Input data:
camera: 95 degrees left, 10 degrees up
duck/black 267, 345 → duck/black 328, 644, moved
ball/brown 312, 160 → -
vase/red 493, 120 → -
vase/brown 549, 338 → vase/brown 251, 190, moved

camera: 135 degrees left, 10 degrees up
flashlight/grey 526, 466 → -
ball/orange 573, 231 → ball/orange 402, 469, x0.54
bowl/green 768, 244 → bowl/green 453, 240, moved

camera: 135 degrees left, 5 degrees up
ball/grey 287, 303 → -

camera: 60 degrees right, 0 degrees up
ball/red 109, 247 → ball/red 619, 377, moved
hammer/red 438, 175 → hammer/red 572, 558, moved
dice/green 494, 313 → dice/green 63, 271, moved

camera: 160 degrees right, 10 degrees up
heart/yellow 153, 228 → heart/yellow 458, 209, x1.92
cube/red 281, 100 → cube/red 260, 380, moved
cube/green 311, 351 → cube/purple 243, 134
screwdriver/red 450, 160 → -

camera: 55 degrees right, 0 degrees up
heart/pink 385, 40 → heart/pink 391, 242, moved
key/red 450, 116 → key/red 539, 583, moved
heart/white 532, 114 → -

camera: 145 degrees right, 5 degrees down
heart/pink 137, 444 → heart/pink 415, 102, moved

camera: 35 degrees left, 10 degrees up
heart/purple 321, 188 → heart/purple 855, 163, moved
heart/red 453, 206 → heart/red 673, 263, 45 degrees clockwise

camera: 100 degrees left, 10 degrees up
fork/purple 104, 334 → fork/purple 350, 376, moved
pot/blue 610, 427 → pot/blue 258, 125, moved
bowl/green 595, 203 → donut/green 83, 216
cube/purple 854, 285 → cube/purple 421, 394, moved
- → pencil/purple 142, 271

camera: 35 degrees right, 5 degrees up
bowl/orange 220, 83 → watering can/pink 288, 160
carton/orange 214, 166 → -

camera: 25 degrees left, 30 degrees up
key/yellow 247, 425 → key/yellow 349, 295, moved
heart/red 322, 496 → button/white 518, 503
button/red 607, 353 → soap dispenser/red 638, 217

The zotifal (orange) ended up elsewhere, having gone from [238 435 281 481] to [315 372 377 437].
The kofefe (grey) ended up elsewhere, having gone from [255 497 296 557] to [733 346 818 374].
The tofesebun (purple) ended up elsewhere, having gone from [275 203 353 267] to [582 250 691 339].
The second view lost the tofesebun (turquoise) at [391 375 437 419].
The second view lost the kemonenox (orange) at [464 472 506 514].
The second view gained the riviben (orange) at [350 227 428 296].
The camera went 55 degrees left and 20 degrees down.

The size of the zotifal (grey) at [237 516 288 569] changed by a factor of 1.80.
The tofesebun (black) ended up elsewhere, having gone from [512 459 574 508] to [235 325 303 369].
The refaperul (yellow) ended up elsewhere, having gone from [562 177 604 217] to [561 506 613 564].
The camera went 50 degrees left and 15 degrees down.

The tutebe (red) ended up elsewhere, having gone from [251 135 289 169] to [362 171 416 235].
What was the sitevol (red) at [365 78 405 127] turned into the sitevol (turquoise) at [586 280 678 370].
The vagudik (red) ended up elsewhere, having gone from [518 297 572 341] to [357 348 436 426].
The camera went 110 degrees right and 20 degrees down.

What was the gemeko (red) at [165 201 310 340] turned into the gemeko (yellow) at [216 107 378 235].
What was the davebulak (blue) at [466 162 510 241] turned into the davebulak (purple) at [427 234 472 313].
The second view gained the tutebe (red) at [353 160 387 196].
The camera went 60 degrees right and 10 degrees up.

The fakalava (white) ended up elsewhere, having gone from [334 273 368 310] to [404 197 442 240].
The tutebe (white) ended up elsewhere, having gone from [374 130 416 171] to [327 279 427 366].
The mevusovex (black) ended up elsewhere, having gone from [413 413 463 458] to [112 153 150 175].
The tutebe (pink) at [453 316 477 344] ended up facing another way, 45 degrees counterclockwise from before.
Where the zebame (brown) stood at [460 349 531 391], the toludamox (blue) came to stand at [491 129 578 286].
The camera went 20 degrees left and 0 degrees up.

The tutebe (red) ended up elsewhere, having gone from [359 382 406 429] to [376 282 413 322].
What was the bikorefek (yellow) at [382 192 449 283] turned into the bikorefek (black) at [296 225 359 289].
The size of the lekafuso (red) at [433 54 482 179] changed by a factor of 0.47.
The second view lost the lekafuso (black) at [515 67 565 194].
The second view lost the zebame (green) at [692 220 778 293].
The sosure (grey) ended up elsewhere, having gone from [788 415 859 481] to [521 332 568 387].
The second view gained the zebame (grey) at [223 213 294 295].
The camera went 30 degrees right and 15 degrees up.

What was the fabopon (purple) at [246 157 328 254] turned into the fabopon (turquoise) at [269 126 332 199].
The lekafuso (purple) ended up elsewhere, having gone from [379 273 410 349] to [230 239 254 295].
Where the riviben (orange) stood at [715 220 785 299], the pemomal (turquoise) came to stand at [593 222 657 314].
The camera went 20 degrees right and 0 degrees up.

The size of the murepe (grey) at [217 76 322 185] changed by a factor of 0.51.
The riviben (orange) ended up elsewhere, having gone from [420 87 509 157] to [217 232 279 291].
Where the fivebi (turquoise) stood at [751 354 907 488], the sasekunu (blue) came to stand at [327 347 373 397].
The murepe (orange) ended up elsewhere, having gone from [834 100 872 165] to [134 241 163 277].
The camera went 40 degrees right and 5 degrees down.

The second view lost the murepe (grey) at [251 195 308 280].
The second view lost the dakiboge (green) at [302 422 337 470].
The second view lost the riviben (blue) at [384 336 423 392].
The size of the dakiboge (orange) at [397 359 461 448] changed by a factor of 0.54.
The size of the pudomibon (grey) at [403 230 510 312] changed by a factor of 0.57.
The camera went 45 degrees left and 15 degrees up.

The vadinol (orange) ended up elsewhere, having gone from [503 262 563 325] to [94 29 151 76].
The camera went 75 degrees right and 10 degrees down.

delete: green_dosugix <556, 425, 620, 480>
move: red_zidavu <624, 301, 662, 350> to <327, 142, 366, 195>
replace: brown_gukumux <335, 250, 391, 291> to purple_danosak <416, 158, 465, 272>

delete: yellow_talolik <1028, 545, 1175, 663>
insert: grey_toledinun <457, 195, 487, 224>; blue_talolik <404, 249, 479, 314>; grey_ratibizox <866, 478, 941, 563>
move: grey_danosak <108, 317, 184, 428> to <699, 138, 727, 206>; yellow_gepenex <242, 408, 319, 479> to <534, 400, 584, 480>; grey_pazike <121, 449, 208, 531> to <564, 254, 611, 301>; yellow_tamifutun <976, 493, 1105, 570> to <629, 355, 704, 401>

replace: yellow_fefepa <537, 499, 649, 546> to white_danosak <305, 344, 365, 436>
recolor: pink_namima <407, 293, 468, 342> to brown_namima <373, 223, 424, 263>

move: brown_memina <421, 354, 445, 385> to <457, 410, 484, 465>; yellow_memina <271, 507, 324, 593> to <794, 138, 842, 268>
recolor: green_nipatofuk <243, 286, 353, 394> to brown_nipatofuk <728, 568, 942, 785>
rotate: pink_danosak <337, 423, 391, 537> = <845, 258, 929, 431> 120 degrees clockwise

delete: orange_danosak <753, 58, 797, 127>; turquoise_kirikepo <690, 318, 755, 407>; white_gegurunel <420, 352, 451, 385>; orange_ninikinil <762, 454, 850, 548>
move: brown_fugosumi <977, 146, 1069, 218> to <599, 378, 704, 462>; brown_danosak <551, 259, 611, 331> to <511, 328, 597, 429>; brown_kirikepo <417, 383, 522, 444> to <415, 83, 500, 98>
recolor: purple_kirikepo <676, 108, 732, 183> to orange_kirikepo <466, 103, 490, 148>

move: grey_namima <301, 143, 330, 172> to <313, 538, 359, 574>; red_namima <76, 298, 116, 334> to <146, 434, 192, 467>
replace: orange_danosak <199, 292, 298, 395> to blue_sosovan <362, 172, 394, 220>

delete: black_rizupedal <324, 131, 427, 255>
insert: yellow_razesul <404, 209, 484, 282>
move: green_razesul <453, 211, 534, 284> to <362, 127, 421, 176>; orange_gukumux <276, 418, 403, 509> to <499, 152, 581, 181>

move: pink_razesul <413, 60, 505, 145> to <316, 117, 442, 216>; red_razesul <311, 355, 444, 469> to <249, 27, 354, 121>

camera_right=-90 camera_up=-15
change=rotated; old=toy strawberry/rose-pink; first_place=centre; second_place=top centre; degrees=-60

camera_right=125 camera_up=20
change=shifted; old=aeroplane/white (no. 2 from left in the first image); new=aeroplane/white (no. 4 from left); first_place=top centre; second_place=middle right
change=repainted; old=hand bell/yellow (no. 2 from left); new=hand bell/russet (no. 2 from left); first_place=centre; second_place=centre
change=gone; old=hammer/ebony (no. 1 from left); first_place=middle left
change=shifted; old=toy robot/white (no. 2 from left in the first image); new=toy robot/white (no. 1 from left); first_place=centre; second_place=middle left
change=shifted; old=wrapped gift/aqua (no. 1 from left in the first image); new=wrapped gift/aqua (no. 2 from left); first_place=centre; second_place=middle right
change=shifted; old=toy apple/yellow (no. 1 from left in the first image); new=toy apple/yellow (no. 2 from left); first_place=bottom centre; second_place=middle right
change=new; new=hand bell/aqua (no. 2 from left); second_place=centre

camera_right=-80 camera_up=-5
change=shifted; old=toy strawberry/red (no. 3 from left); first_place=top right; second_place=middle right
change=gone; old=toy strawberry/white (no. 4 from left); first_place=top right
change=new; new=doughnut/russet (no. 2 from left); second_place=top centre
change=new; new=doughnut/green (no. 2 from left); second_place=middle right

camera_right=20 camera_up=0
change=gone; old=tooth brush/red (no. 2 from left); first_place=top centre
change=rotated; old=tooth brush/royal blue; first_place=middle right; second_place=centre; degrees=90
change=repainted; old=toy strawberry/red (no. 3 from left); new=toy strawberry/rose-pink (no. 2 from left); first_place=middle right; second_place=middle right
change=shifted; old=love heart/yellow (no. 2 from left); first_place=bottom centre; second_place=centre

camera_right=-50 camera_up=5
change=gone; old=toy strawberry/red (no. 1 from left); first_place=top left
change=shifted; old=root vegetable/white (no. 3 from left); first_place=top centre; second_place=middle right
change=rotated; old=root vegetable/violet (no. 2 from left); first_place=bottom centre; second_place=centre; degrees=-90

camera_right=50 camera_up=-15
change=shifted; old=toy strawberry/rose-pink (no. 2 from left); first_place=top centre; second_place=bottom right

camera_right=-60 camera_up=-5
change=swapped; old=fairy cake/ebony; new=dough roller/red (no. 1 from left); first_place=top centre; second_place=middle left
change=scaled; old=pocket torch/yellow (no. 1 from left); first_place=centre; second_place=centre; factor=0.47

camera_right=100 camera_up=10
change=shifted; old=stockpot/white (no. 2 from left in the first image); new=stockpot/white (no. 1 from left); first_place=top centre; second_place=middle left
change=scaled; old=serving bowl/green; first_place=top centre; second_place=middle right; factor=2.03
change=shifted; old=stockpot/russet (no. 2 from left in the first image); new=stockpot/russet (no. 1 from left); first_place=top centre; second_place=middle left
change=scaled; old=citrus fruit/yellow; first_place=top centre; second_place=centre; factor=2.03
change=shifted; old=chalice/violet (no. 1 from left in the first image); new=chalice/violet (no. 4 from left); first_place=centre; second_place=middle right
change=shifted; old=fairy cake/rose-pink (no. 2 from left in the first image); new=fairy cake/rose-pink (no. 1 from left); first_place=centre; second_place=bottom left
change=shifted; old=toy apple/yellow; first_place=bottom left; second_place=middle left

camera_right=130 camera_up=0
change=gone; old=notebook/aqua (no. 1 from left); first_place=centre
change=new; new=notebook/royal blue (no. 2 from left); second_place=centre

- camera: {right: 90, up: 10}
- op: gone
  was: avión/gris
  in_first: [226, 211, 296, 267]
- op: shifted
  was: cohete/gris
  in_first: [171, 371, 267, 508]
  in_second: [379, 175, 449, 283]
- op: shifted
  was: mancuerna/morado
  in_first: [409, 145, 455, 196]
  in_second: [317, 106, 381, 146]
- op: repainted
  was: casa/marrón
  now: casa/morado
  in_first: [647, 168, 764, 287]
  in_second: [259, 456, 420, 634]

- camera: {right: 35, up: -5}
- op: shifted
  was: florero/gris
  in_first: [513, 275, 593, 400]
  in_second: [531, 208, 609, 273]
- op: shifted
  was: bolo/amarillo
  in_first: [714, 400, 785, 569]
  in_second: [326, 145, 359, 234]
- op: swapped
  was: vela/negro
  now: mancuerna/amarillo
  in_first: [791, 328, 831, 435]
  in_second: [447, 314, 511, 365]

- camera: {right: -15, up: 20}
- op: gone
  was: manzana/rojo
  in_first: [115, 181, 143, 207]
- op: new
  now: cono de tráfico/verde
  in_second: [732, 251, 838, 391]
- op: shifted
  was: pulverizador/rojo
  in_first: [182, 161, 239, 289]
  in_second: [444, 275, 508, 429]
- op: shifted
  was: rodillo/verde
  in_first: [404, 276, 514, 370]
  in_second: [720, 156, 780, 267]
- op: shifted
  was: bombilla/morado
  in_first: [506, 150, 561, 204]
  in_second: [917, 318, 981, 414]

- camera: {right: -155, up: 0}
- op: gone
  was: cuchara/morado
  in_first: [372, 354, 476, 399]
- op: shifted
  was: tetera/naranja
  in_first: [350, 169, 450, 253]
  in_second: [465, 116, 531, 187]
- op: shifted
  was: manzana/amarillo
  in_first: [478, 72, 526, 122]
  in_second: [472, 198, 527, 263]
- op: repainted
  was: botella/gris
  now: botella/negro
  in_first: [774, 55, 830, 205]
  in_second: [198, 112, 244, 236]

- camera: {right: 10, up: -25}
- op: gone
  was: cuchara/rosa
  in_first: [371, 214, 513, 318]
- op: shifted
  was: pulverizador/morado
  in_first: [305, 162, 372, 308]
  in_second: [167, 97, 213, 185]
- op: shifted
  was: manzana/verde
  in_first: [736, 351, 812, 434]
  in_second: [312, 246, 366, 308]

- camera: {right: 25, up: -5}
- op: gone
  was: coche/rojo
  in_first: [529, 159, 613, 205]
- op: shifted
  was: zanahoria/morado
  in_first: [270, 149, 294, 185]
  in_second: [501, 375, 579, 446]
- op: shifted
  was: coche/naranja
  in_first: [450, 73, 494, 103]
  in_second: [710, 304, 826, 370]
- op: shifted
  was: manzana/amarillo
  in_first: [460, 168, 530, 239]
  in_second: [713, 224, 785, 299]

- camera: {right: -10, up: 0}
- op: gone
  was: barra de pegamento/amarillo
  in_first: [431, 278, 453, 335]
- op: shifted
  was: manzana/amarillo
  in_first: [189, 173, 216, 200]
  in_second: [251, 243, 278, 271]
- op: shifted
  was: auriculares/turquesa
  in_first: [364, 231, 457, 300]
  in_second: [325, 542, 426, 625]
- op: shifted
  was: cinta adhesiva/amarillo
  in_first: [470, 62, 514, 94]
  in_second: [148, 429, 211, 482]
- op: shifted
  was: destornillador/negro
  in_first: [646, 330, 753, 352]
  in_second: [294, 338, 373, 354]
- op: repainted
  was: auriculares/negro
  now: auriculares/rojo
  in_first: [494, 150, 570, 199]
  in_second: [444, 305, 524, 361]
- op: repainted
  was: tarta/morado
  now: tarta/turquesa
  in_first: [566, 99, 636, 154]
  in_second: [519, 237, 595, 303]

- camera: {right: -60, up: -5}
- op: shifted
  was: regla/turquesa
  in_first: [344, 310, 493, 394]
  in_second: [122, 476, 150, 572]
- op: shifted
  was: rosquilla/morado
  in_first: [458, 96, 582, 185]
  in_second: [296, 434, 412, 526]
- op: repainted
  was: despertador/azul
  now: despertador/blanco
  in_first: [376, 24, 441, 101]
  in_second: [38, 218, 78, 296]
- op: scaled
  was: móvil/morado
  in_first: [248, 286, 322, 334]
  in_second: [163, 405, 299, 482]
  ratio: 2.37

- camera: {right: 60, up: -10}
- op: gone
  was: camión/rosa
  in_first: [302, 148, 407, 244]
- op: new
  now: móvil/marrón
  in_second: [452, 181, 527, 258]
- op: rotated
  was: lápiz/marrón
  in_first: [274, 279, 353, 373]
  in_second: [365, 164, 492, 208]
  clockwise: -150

Goal of the exercise: Give an exact copy of the lines above from the line with "The second view lost the kemonenox" up to and including the line with "The second view gained the riviben", and leave everything else out.

Output below:
The second view lost the kemonenox (orange) at [464 472 506 514].
The second view gained the riviben (orange) at [350 227 428 296].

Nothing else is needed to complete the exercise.